- _TASK TO CARRY OUT_
Of the material below, only the lines from the line containing "black brick E12:F12" down to the line containing "orange brick G10:G11" belong in the answer, written out exactly.
++++
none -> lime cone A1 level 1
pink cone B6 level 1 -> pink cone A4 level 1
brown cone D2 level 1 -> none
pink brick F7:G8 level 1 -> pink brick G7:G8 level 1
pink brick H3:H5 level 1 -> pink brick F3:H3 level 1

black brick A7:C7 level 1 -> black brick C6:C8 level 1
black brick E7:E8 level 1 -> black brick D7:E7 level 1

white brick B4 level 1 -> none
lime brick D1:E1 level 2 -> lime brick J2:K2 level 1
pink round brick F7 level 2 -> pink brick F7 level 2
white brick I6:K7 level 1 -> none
++++
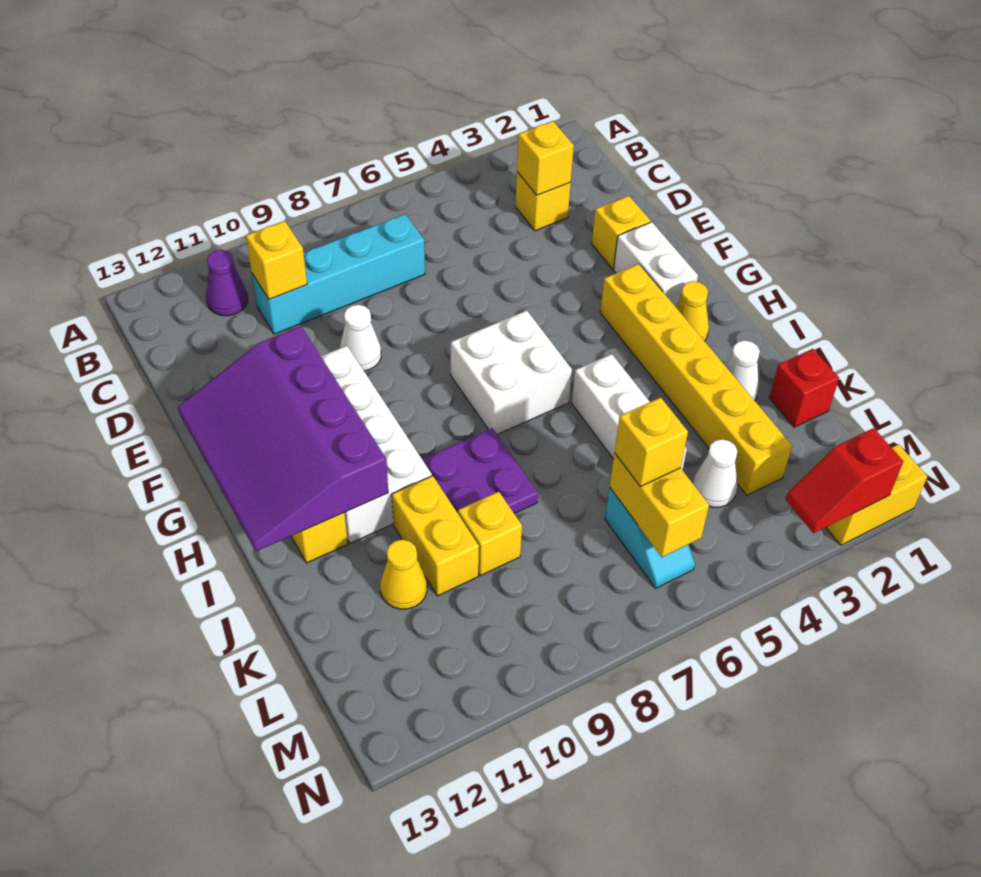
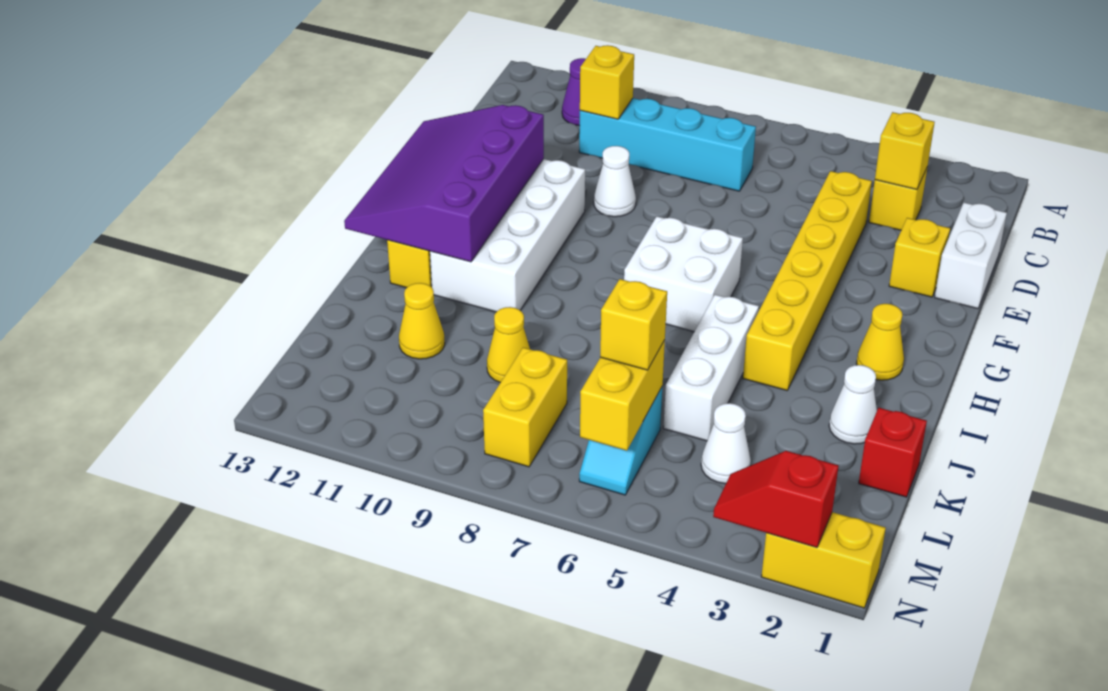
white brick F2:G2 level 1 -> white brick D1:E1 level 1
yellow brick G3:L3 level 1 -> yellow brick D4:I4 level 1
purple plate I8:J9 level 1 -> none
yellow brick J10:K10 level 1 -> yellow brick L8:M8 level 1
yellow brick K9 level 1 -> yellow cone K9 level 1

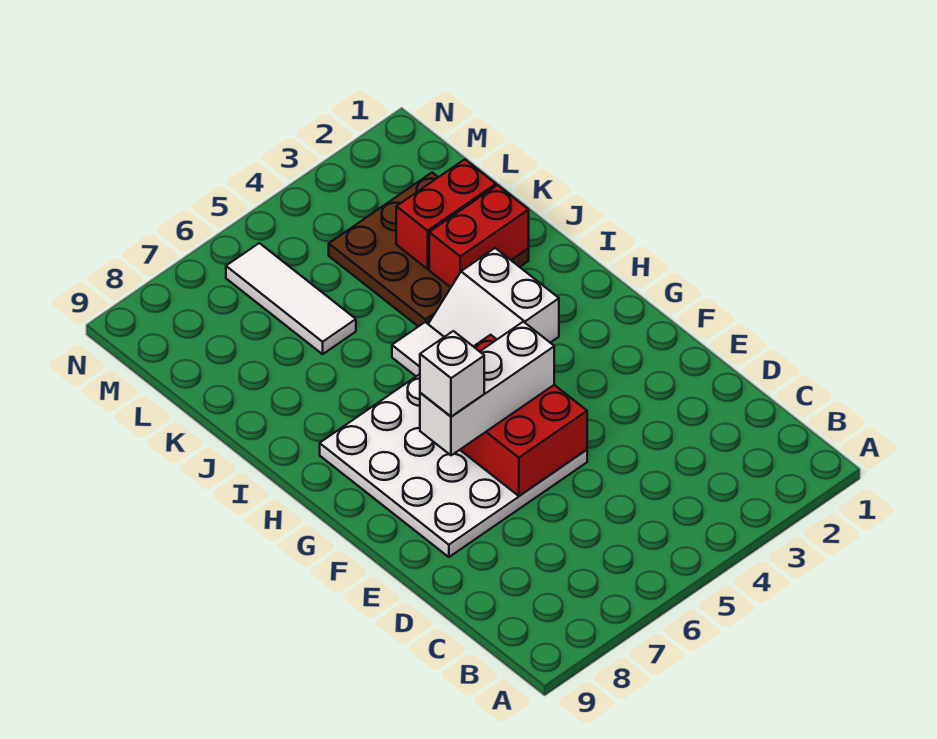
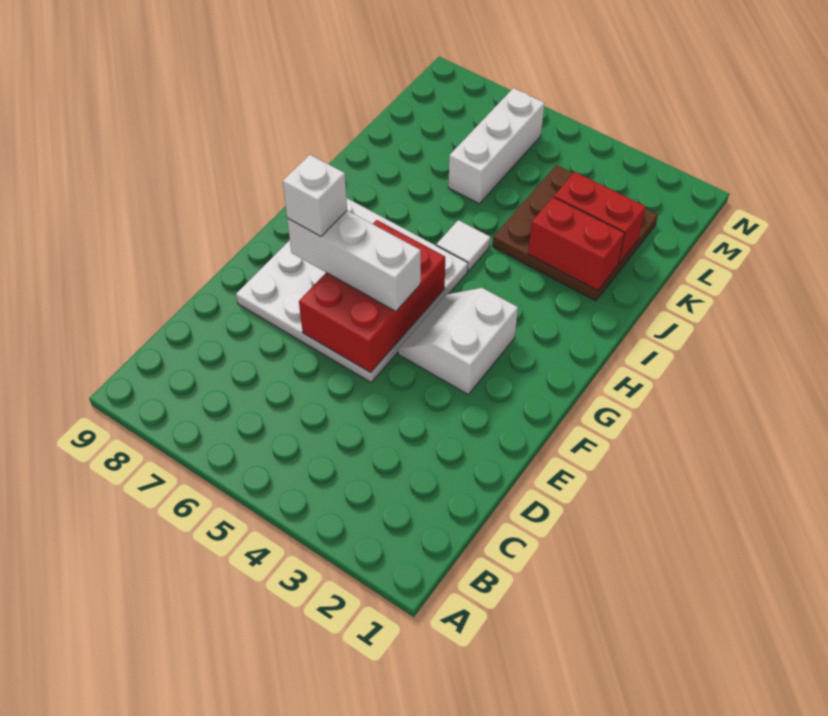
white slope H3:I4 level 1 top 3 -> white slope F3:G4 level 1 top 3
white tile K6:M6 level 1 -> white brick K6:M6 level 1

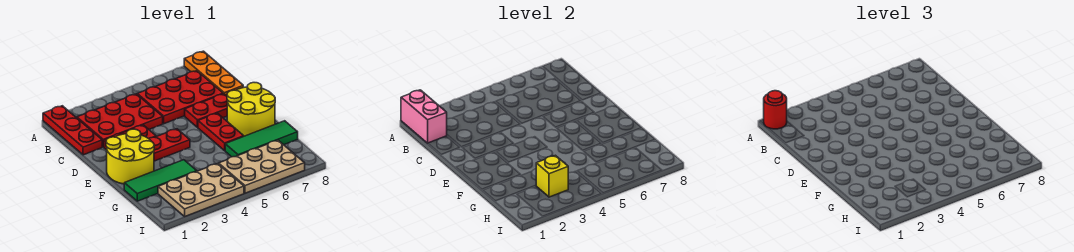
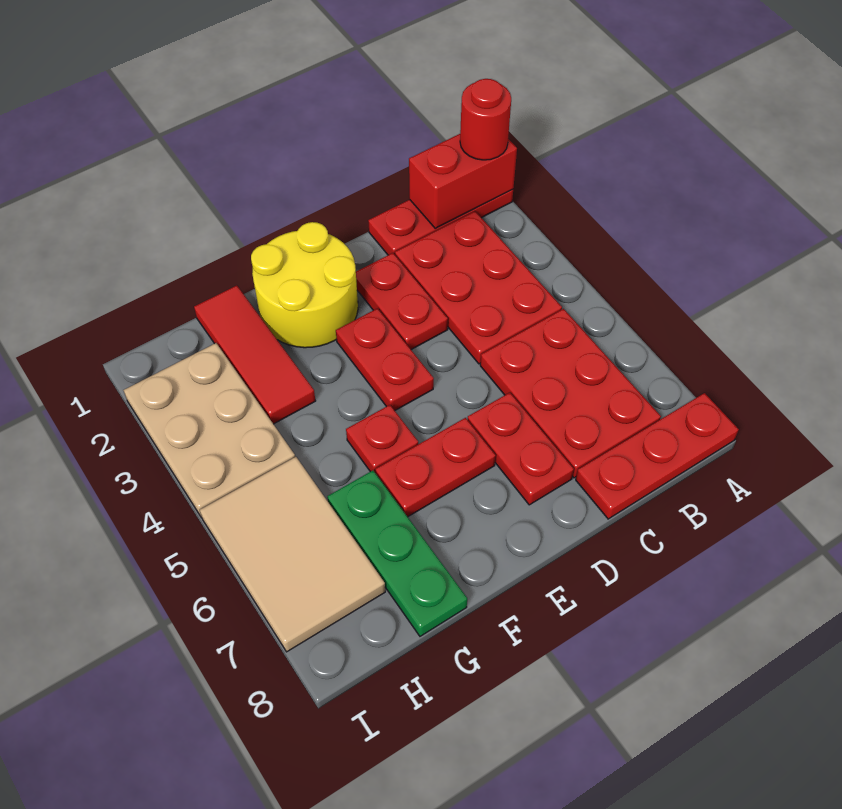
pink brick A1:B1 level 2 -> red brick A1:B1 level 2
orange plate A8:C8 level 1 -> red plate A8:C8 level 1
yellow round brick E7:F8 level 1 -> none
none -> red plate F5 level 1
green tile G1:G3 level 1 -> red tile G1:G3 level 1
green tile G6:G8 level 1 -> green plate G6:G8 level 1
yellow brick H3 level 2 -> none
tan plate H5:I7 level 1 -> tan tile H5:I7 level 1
++++
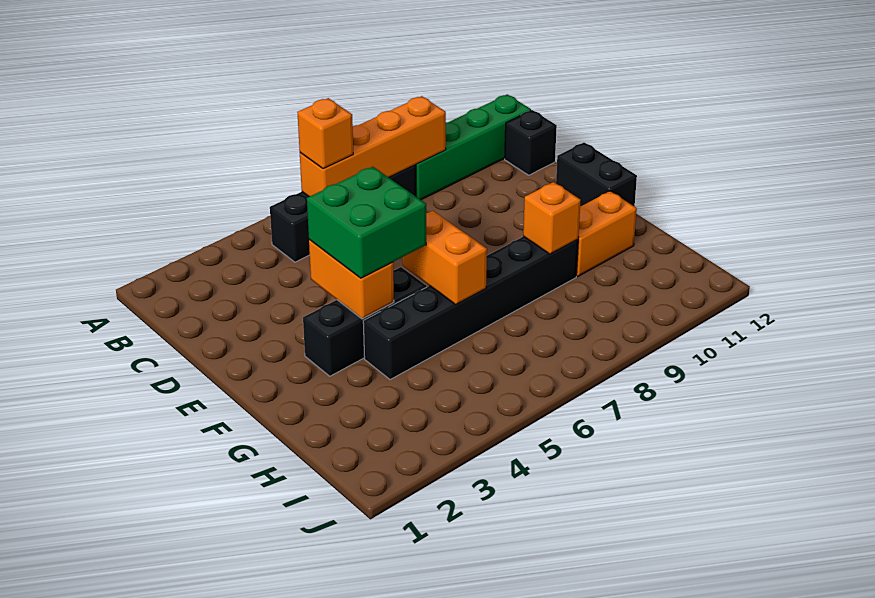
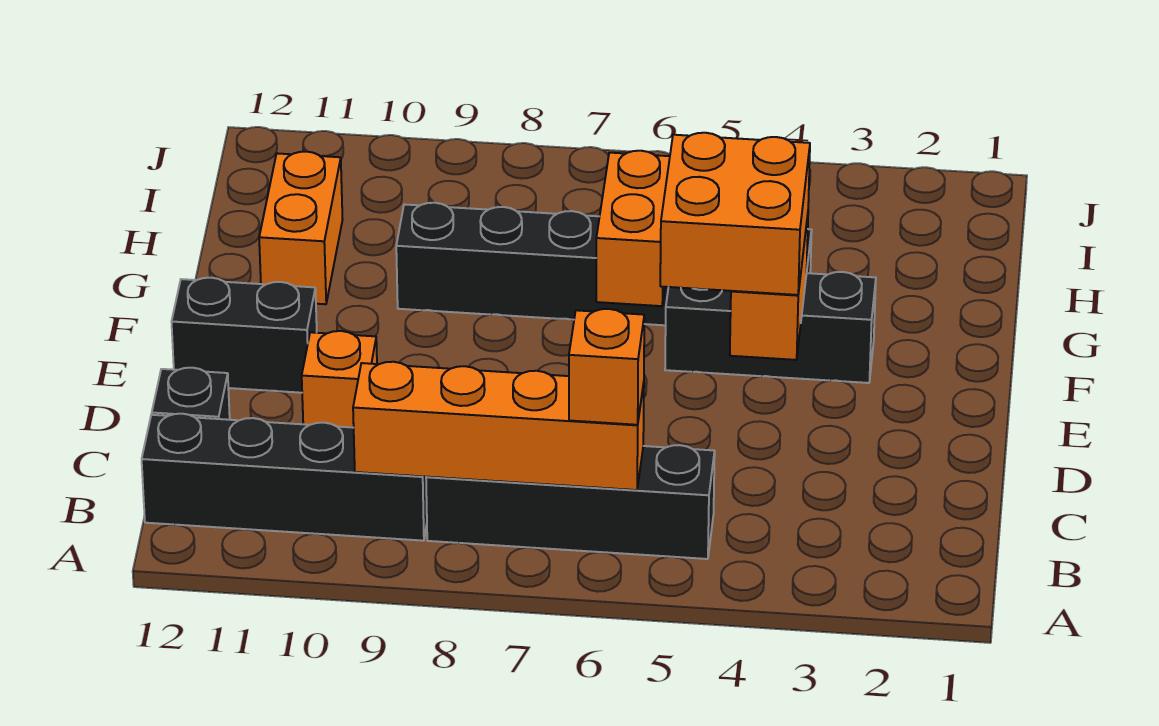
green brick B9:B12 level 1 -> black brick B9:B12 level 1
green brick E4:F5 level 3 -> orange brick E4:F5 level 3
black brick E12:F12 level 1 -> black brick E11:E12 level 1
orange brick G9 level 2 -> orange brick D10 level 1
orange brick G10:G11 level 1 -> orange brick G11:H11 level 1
++++
- _SOLVED EXERCISE_
black brick E12:F12 level 1 -> black brick E11:E12 level 1
orange brick G9 level 2 -> orange brick D10 level 1
orange brick G10:G11 level 1 -> orange brick G11:H11 level 1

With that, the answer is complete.